• RECORDED INFORMATION
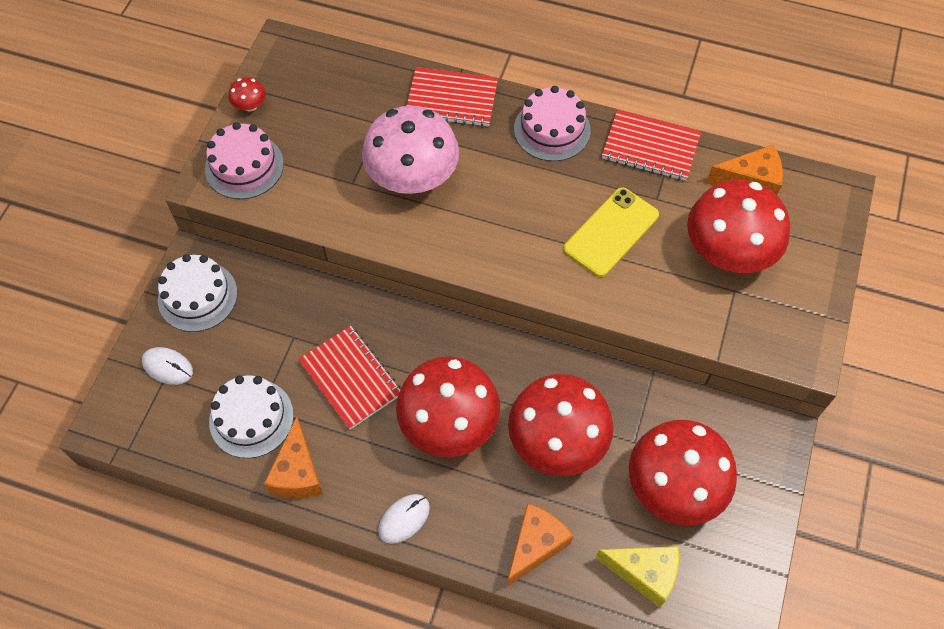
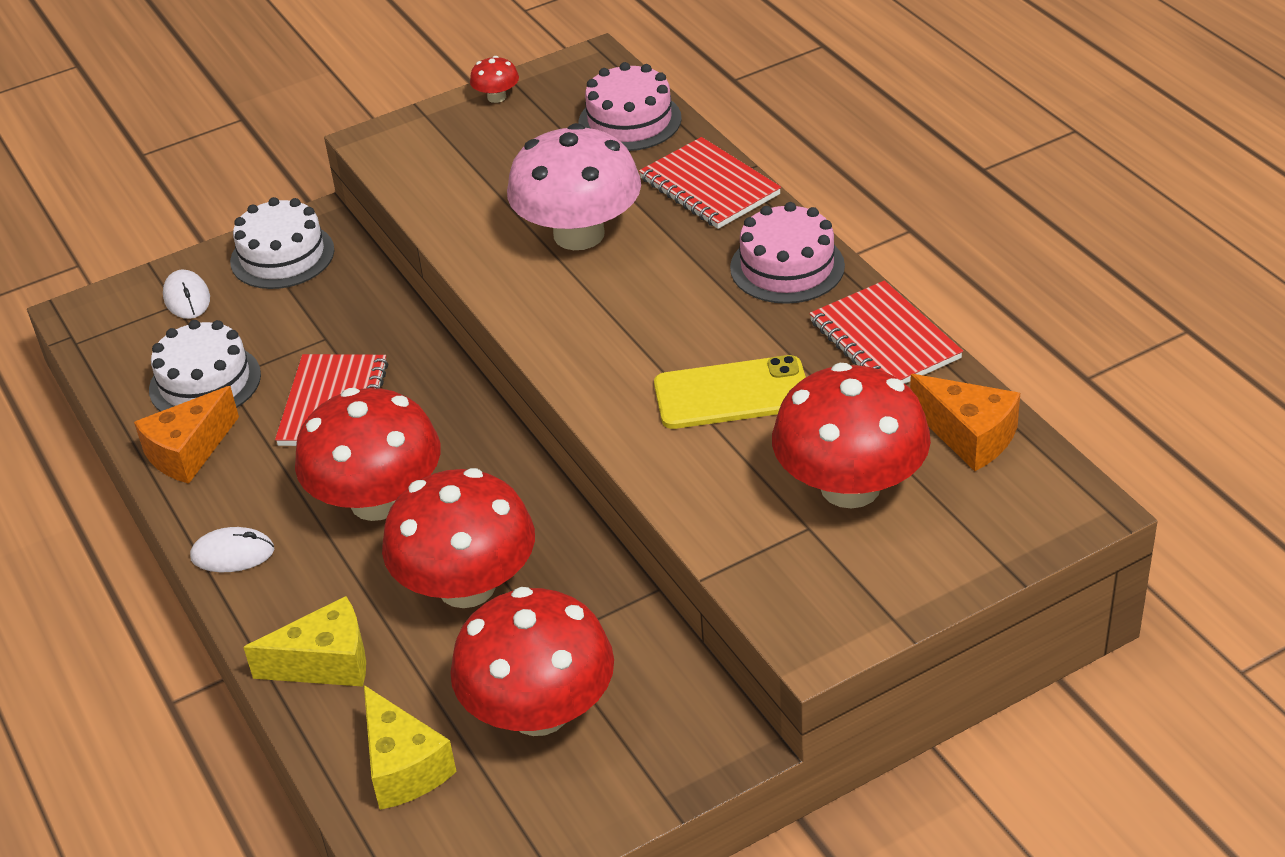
camera: 45 degrees right, 20 degrees down
(244, 166) = (427, 144): pink cake -> pink cake (630, 121)
(535, 545) = (326, 663): orange cheese -> yellow cheese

• EXERCISE
Word for word, return the material above, but drop the pictures.

• TASK ANSWER
camera: 45 degrees right, 20 degrees down
(244, 166) = (427, 144): pink cake -> pink cake (630, 121)
(535, 545) = (326, 663): orange cheese -> yellow cheese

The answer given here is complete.